Assigned task
Everything in the records below goes into the copy exactly, except the pictures.

Data section
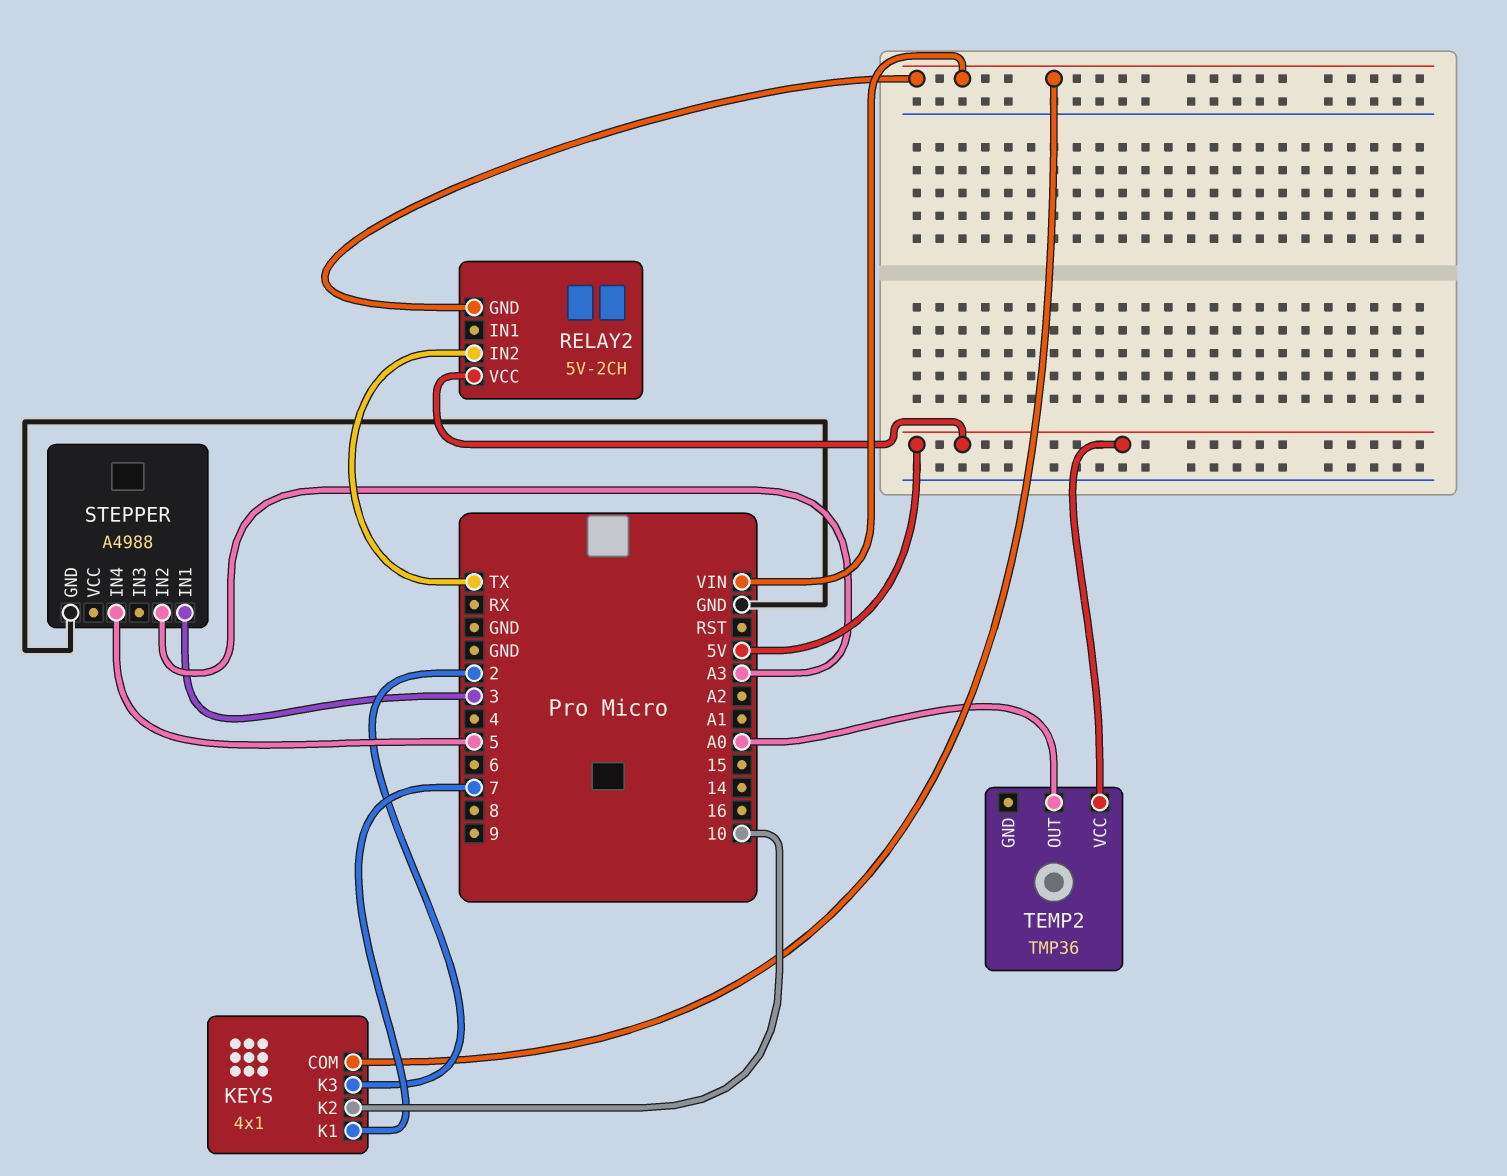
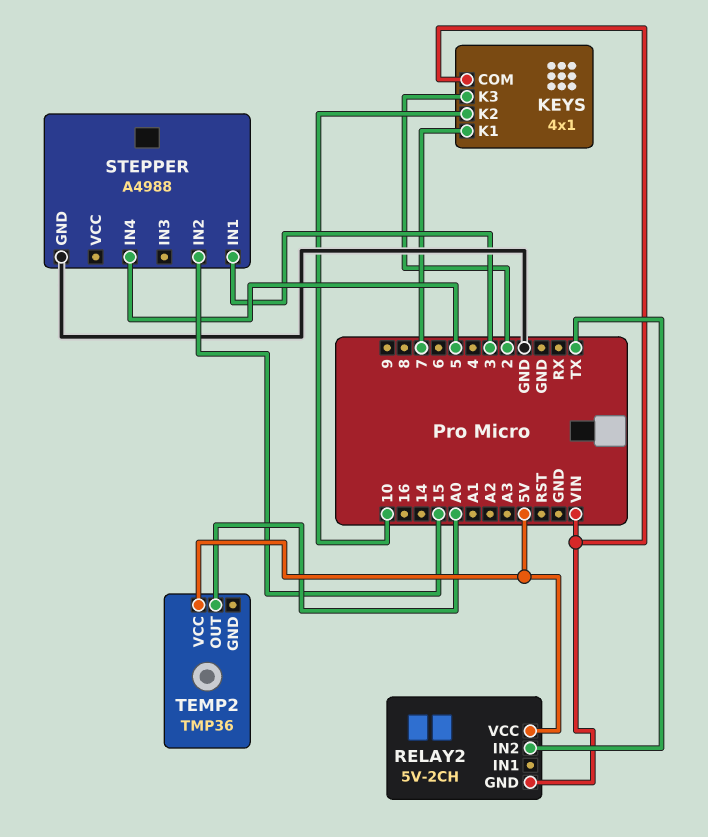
STEPPER pin IN2: A3 -> 15

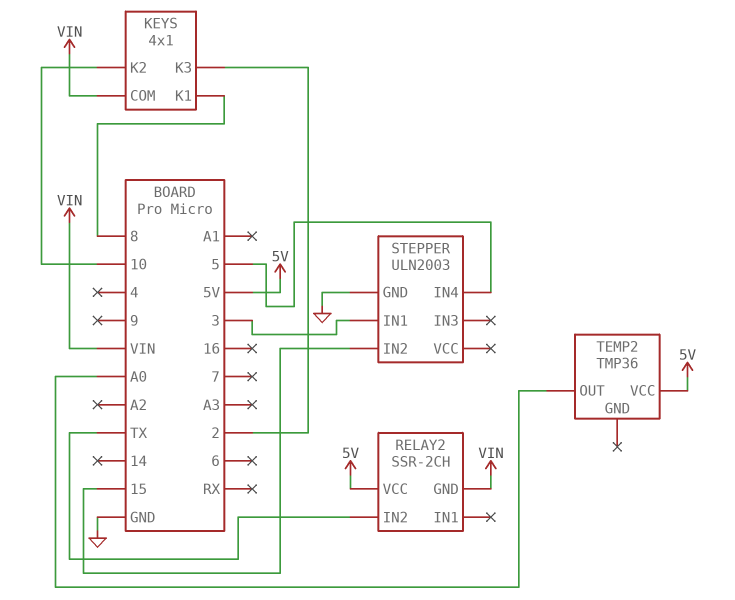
KEYS pin K1: 7 -> 8
RELAY2: 5V-2CH -> SSR-2CH
STEPPER: A4988 -> ULN2003

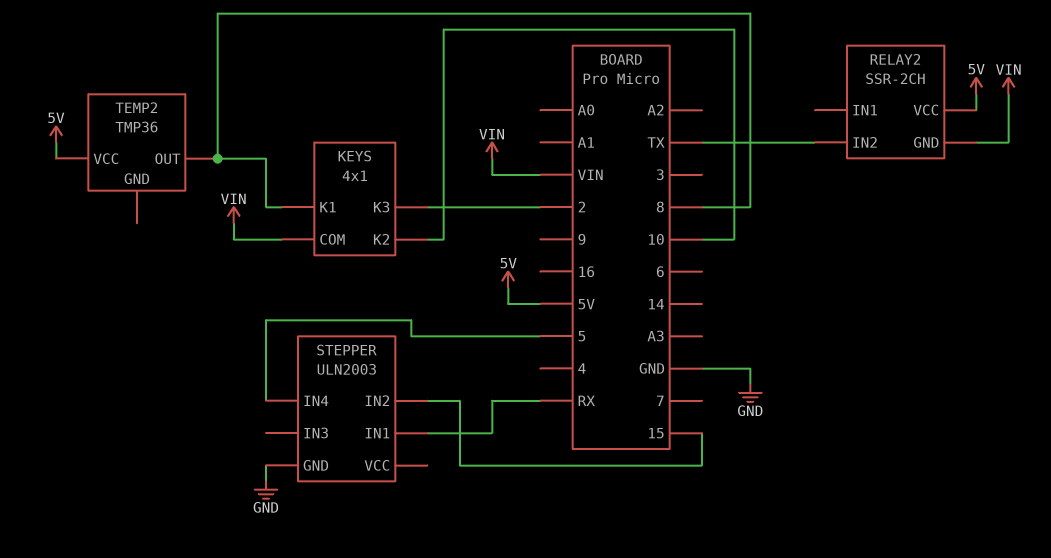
STEPPER pin IN1: 3 -> RX
TEMP2 pin OUT: A0 -> 8

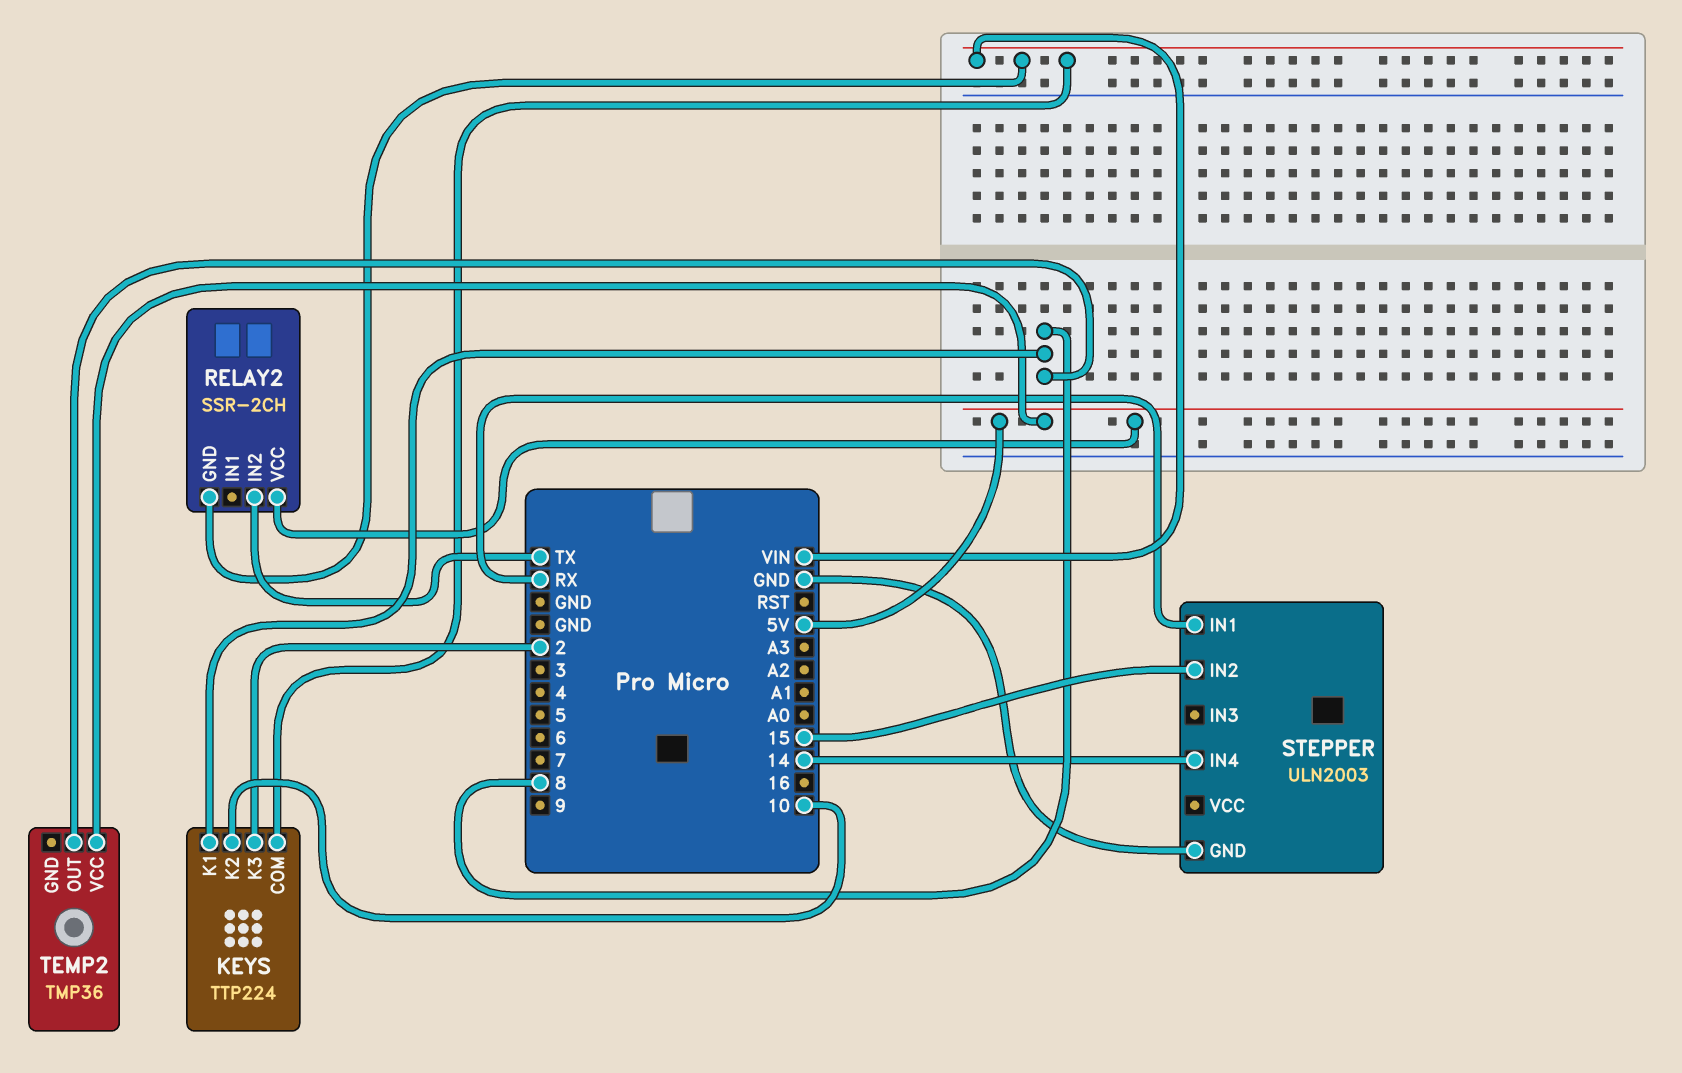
KEYS: 4x1 -> TTP224
STEPPER pin IN4: 5 -> 14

Answer section
STEPPER pin IN2: A3 -> 15

KEYS pin K1: 7 -> 8
RELAY2: 5V-2CH -> SSR-2CH
STEPPER: A4988 -> ULN2003

STEPPER pin IN1: 3 -> RX
TEMP2 pin OUT: A0 -> 8

KEYS: 4x1 -> TTP224
STEPPER pin IN4: 5 -> 14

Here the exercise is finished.